Return, word for word, the line containing "sub-44 m fragments." and every line after it through the last line of the records below.

>>>

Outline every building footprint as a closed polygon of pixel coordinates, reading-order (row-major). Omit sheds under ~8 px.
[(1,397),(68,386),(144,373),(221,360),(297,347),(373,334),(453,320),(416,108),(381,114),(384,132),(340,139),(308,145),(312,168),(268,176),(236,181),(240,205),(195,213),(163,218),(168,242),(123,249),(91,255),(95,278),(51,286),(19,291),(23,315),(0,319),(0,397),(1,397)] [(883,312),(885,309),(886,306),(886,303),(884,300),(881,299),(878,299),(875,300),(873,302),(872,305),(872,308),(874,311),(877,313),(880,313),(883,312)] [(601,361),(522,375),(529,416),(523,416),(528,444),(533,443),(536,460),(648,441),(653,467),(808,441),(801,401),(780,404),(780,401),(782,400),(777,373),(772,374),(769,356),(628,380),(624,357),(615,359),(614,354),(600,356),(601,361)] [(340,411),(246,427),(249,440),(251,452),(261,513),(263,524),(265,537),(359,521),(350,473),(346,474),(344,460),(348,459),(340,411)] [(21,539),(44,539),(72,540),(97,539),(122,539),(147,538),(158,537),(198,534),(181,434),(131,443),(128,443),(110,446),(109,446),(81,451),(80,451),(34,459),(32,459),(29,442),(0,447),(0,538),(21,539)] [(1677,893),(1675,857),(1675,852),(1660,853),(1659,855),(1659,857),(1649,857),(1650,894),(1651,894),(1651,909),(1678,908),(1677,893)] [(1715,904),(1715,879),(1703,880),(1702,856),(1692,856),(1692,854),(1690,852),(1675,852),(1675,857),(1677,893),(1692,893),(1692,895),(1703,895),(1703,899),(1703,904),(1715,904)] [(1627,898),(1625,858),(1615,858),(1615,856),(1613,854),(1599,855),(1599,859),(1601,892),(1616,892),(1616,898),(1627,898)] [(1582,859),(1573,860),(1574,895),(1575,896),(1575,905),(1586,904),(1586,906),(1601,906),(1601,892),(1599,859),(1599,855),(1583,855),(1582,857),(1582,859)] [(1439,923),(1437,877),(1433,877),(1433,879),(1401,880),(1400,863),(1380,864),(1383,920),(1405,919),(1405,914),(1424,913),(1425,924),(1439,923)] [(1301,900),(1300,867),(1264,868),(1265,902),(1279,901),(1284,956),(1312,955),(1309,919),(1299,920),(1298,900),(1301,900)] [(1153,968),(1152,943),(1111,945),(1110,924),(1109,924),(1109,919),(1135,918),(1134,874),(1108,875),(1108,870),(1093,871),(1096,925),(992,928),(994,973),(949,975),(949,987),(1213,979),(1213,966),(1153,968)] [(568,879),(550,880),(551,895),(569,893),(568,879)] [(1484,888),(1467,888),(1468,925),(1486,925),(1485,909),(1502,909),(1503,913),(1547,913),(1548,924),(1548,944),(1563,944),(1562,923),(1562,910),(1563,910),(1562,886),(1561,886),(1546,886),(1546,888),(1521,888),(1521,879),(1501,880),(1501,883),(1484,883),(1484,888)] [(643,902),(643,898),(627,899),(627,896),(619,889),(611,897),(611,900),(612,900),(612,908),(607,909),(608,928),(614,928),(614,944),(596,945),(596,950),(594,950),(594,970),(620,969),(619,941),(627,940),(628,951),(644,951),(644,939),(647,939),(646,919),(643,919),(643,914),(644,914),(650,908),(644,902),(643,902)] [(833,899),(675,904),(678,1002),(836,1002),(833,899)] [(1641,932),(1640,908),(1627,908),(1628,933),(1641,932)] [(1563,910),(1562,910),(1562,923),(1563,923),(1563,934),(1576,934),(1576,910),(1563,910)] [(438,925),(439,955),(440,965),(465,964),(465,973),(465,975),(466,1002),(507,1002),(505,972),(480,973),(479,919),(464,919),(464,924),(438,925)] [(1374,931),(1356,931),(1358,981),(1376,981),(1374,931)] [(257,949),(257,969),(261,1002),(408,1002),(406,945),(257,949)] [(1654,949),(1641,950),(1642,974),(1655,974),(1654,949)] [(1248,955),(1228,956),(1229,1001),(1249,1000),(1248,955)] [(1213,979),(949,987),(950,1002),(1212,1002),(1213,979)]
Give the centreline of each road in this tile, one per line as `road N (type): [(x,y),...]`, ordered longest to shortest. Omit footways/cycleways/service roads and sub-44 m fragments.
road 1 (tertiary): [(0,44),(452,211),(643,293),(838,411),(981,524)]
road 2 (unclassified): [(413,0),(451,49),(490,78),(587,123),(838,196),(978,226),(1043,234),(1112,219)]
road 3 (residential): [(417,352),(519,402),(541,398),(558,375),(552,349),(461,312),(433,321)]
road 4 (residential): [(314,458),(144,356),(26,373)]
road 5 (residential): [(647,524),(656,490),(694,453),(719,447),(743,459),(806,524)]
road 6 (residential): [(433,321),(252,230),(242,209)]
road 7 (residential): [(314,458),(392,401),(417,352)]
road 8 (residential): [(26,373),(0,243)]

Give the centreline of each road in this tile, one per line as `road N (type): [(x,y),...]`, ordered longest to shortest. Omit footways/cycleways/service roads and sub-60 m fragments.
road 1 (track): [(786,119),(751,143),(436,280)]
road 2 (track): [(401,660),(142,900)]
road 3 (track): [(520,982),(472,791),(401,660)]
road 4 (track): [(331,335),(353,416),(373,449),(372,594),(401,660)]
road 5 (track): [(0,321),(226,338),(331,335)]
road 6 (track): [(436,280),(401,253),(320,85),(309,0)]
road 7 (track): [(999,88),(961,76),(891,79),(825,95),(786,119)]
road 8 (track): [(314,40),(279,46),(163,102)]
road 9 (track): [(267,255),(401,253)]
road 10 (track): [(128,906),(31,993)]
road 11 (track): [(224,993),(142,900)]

<<<

| Task result |
Give the centreline of each road in this tile, one per line as `road N (type): [(x,y),...]`, ordered longest to shortest. Omit footways/cycleways/service roads and sub-44 m fragments.
road 1 (tertiary): [(0,44),(452,211),(643,293),(838,411),(981,524)]
road 2 (unclassified): [(413,0),(451,49),(490,78),(587,123),(838,196),(978,226),(1043,234),(1112,219)]
road 3 (residential): [(417,352),(519,402),(541,398),(558,375),(552,349),(461,312),(433,321)]
road 4 (residential): [(314,458),(144,356),(26,373)]
road 5 (residential): [(647,524),(656,490),(694,453),(719,447),(743,459),(806,524)]
road 6 (residential): [(433,321),(252,230),(242,209)]
road 7 (residential): [(314,458),(392,401),(417,352)]
road 8 (residential): [(26,373),(0,243)]

Give the centreline of each road in this tile, one per line as `road N (type): [(x,y),...]`, ordered longest to shortest. Omit footways/cycleways/service roads and sub-60 m fragments.
road 1 (track): [(786,119),(751,143),(436,280)]
road 2 (track): [(401,660),(142,900)]
road 3 (track): [(520,982),(472,791),(401,660)]
road 4 (track): [(331,335),(353,416),(373,449),(372,594),(401,660)]
road 5 (track): [(0,321),(226,338),(331,335)]
road 6 (track): [(436,280),(401,253),(320,85),(309,0)]
road 7 (track): [(999,88),(961,76),(891,79),(825,95),(786,119)]
road 8 (track): [(314,40),(279,46),(163,102)]
road 9 (track): [(267,255),(401,253)]
road 10 (track): [(128,906),(31,993)]
road 11 (track): [(224,993),(142,900)]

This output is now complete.